> [ASSIGNED TASK]
Whenever a line of the material contains the string "shifted", it should be copied.

> [EXERCISE DATA]
+ + + +
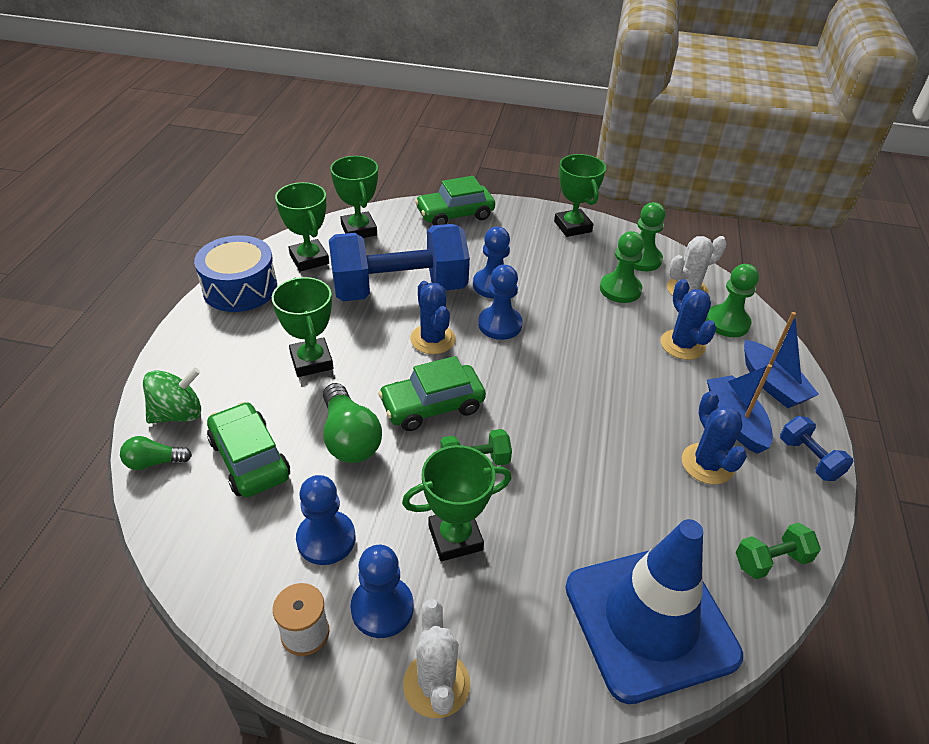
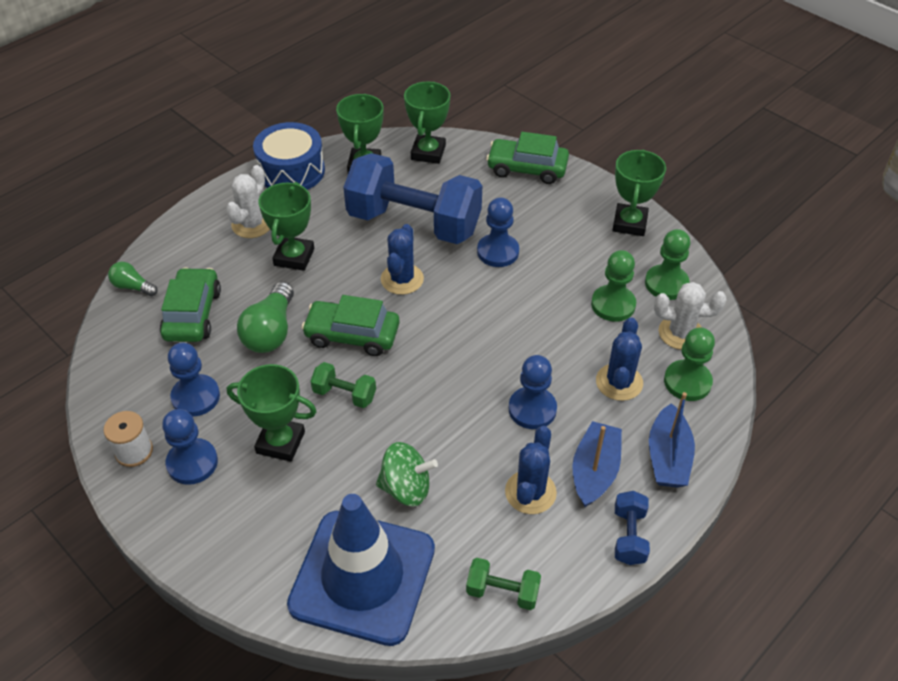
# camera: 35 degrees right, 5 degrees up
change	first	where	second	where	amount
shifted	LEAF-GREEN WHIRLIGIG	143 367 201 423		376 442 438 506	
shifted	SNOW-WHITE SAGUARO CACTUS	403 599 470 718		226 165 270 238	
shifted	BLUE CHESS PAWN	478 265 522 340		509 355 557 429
+ + + +
> [ANSWER TO THIS EXERCISE]
shifted	LEAF-GREEN WHIRLIGIG	143 367 201 423		376 442 438 506	
shifted	SNOW-WHITE SAGUARO CACTUS	403 599 470 718		226 165 270 238	
shifted	BLUE CHESS PAWN	478 265 522 340		509 355 557 429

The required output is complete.